(Stored items)
========================================
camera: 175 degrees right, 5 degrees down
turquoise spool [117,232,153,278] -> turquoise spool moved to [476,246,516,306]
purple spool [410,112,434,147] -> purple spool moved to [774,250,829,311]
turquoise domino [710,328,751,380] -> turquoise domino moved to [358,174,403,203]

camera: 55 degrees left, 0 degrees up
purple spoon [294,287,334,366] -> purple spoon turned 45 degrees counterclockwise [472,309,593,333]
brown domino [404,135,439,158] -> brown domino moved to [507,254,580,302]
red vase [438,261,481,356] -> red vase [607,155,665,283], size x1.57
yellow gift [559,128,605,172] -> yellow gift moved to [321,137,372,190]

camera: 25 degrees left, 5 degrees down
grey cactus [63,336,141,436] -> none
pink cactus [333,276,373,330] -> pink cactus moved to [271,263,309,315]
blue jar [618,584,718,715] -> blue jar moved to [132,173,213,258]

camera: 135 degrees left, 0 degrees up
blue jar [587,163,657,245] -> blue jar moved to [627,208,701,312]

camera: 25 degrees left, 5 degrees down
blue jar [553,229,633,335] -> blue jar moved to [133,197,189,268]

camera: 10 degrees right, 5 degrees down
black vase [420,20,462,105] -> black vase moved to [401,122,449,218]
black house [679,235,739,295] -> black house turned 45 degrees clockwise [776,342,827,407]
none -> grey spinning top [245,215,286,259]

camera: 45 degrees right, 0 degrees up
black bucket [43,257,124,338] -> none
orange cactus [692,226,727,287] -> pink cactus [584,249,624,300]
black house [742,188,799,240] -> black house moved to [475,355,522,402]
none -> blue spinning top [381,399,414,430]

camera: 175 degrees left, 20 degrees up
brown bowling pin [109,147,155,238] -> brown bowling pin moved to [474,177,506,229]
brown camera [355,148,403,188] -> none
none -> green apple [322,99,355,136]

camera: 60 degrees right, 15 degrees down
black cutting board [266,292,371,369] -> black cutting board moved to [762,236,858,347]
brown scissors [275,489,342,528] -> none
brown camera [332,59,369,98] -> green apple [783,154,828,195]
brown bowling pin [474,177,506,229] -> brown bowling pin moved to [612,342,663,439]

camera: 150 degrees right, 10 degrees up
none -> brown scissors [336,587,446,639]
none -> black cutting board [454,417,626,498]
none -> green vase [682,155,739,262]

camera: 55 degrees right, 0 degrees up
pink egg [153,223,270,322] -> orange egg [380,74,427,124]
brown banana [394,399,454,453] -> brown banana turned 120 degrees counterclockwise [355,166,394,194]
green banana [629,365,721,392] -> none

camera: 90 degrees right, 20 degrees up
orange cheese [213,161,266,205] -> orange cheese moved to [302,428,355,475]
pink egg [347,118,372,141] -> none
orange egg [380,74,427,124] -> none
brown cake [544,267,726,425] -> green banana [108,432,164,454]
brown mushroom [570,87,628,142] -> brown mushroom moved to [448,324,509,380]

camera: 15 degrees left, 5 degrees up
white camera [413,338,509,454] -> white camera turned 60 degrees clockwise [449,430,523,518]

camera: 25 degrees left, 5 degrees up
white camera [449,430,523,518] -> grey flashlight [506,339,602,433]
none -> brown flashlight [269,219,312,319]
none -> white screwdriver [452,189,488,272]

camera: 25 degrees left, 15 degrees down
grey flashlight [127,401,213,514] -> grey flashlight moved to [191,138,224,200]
========================================
◆ TASK DIRECTIONS
The count alone is needed: how many lines of these entries contain the word "down"?

◆ EXERCISE RESULT
6